§ RECORDS FOR THE TASK:
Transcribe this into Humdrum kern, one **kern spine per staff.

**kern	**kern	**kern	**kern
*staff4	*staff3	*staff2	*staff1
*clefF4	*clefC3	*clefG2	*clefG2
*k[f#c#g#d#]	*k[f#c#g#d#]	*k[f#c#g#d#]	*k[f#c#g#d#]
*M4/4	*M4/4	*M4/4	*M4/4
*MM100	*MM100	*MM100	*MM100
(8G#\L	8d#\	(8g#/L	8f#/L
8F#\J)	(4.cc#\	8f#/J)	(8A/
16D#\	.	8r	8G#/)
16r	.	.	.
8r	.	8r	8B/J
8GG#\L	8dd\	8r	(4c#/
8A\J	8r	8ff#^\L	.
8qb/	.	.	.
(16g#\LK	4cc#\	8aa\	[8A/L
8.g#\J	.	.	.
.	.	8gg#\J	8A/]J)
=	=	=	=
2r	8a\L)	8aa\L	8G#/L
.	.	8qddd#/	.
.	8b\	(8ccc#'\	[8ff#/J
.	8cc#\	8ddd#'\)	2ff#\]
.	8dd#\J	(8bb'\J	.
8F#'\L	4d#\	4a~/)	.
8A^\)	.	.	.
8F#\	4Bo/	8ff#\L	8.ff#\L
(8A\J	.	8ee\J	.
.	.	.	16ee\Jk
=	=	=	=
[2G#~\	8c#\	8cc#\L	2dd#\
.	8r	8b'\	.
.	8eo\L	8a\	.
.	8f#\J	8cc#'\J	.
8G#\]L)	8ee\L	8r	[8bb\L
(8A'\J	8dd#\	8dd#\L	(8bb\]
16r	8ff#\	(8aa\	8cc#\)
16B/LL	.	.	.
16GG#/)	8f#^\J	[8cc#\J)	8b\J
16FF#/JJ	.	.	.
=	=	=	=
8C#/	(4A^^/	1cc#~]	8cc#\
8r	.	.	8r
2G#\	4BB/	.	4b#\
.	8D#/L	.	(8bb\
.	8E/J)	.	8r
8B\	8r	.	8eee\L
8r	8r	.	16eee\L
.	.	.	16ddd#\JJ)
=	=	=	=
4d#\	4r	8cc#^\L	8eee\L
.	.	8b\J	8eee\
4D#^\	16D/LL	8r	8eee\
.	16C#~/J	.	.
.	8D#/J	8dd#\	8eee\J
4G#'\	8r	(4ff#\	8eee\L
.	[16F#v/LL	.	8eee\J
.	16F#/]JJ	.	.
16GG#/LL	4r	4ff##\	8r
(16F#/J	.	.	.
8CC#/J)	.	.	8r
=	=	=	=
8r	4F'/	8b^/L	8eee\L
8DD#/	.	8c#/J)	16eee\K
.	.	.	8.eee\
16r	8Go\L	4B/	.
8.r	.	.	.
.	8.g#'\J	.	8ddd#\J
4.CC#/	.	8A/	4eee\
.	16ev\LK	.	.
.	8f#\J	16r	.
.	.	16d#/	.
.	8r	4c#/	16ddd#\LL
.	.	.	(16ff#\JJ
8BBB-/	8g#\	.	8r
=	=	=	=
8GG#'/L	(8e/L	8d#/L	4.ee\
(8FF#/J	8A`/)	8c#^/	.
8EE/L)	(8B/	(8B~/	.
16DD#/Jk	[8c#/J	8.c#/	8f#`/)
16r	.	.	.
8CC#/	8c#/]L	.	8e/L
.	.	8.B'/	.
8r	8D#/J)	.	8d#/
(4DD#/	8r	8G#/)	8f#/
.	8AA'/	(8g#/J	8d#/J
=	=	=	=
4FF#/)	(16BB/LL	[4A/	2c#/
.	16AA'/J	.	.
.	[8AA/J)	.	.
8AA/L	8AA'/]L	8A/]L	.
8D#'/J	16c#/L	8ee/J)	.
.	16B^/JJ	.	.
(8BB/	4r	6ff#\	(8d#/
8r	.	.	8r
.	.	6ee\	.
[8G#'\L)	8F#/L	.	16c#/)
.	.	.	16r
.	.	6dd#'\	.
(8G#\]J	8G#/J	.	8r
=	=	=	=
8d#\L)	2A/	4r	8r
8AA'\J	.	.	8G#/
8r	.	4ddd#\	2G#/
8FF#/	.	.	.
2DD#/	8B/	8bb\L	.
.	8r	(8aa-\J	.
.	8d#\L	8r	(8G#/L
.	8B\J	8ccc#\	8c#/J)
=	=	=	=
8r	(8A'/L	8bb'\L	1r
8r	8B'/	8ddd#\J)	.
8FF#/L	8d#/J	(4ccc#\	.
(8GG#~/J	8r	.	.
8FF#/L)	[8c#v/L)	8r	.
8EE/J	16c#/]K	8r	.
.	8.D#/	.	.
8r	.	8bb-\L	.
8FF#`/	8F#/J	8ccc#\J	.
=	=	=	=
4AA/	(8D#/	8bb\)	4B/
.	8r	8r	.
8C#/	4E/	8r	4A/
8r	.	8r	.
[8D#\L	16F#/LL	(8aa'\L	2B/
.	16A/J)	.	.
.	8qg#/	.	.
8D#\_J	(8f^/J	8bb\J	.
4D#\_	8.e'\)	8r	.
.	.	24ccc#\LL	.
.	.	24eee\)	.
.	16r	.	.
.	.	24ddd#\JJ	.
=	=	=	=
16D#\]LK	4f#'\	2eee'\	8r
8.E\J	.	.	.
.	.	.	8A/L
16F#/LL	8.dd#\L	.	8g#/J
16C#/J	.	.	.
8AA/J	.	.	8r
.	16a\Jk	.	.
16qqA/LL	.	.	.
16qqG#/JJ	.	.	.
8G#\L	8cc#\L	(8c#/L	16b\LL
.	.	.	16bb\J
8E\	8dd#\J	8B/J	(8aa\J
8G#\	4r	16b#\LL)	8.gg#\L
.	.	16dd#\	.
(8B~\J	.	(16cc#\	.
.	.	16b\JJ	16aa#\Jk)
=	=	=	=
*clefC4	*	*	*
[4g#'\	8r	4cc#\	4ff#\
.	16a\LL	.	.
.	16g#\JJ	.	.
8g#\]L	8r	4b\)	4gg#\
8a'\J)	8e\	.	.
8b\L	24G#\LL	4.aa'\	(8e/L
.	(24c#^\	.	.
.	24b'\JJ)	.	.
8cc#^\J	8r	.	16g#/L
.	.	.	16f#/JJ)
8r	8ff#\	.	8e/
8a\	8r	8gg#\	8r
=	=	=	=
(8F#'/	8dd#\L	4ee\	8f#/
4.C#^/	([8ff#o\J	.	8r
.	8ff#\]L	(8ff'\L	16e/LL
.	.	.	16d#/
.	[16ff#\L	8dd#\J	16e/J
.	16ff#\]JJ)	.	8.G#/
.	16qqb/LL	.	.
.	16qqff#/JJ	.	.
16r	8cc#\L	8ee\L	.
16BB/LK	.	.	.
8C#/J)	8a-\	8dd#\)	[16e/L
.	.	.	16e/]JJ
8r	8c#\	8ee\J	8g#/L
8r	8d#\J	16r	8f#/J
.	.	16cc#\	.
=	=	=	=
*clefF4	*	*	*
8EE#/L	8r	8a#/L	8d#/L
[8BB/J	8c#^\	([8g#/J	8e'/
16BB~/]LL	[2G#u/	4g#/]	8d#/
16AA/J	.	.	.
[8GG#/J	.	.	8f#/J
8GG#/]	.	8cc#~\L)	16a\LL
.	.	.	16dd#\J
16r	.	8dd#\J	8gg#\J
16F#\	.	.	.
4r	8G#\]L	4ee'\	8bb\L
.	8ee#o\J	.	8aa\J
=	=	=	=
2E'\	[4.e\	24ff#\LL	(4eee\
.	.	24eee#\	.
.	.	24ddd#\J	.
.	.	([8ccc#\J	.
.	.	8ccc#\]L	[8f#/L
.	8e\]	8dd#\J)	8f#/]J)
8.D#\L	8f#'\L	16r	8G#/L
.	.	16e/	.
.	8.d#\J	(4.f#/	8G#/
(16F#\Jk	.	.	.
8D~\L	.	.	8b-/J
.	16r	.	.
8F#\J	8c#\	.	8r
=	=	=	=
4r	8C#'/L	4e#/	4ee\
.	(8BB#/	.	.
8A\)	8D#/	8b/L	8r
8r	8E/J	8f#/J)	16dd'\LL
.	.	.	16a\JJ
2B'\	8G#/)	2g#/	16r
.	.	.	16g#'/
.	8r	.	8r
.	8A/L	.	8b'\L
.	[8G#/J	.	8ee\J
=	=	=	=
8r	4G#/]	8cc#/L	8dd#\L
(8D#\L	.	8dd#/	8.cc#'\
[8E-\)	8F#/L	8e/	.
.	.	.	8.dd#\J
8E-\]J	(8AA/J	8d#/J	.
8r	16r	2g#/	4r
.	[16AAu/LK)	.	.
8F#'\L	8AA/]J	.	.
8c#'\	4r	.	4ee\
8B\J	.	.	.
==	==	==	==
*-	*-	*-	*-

§ DIRECTIONS FOR THIS TASK:
Copy out each line above that contains the string "kern".

§ RESPONSE TO THE TASK:
Transcribe this into Humdrum kern, one **kern spine per staff.
**kern	**kern	**kern	**kern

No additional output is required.